» **Dataset content**:
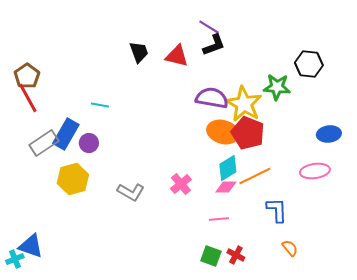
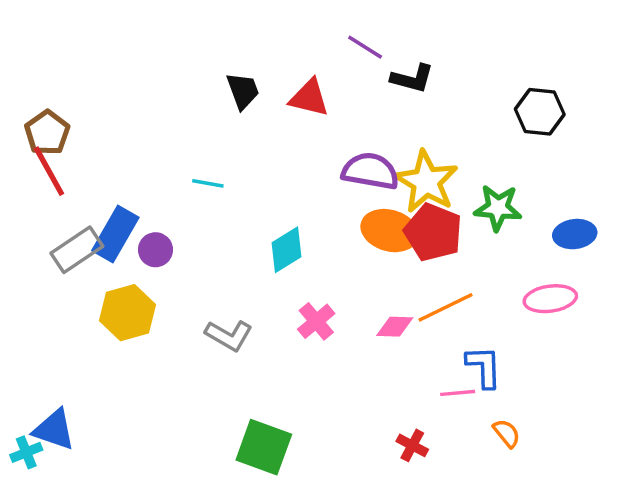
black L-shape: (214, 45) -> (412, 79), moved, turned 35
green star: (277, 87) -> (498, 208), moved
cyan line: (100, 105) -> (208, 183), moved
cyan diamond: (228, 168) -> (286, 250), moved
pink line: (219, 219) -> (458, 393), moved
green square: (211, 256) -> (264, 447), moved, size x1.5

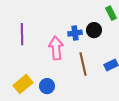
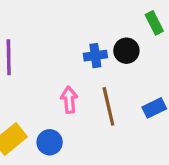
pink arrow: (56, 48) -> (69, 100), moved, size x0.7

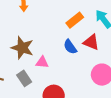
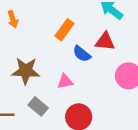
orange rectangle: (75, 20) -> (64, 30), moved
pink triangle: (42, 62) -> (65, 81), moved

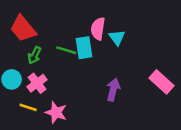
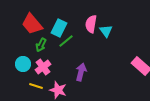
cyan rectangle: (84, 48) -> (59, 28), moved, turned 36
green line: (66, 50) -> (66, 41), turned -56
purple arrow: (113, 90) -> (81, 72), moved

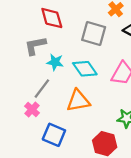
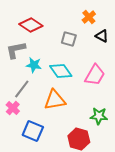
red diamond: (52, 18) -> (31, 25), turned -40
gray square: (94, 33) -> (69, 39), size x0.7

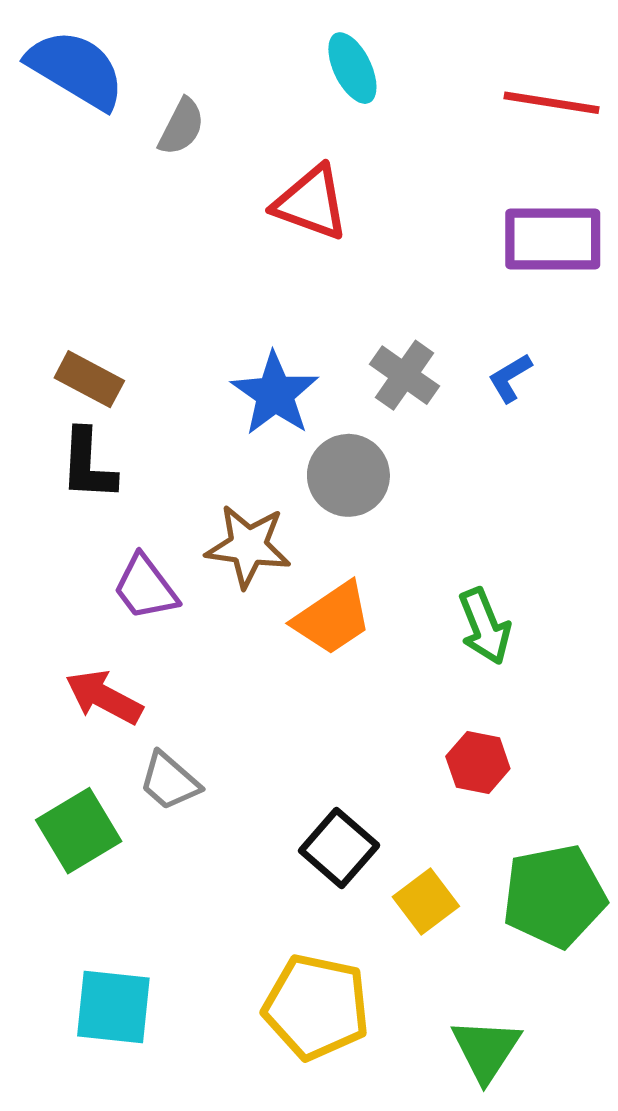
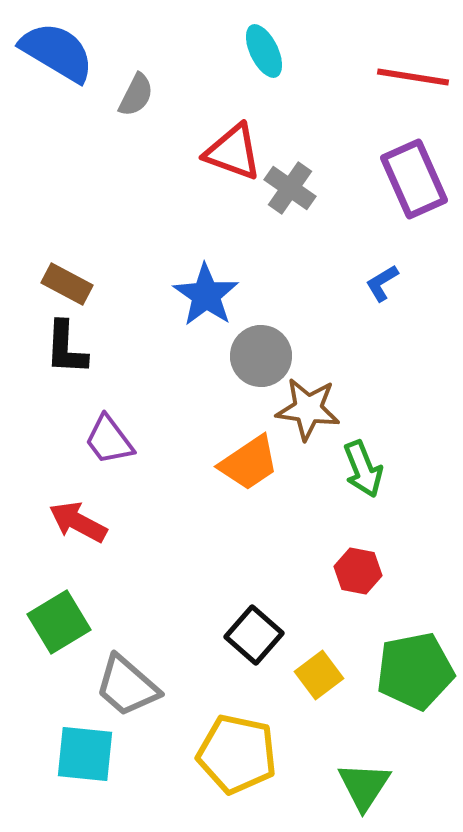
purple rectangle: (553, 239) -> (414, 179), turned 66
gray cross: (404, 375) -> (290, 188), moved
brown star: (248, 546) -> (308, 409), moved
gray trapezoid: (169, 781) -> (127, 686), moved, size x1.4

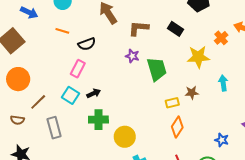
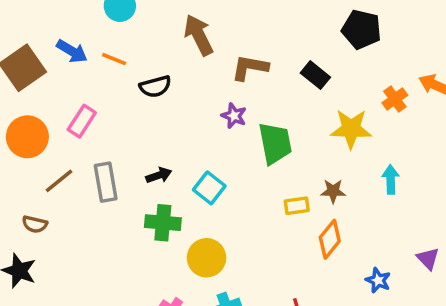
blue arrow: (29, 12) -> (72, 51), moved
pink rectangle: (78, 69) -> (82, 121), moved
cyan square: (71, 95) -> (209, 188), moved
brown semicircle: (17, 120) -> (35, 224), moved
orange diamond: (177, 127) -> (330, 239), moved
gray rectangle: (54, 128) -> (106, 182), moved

» **Exercise directions**: The reply should reproduce every entry above word for word and contain no pictures.

» **Output**:
black L-shape: (214, 45) -> (412, 79), moved, turned 35
green star: (277, 87) -> (498, 208), moved
cyan line: (100, 105) -> (208, 183), moved
cyan diamond: (228, 168) -> (286, 250), moved
pink line: (219, 219) -> (458, 393), moved
green square: (211, 256) -> (264, 447), moved, size x1.5

pink arrow: (56, 48) -> (69, 100), moved, size x0.7

orange rectangle: (75, 20) -> (64, 30), moved
pink triangle: (42, 62) -> (65, 81), moved

cyan rectangle: (84, 48) -> (59, 28), moved, turned 36
green line: (66, 50) -> (66, 41), turned -56
purple arrow: (113, 90) -> (81, 72), moved

red diamond: (52, 18) -> (31, 25), turned -40
gray square: (94, 33) -> (69, 39), size x0.7

purple rectangle: (553, 239) -> (414, 179), turned 66
gray cross: (404, 375) -> (290, 188), moved
brown star: (248, 546) -> (308, 409), moved
gray trapezoid: (169, 781) -> (127, 686), moved, size x1.4

blue arrow: (29, 12) -> (72, 51), moved
pink rectangle: (78, 69) -> (82, 121), moved
cyan square: (71, 95) -> (209, 188), moved
brown semicircle: (17, 120) -> (35, 224), moved
orange diamond: (177, 127) -> (330, 239), moved
gray rectangle: (54, 128) -> (106, 182), moved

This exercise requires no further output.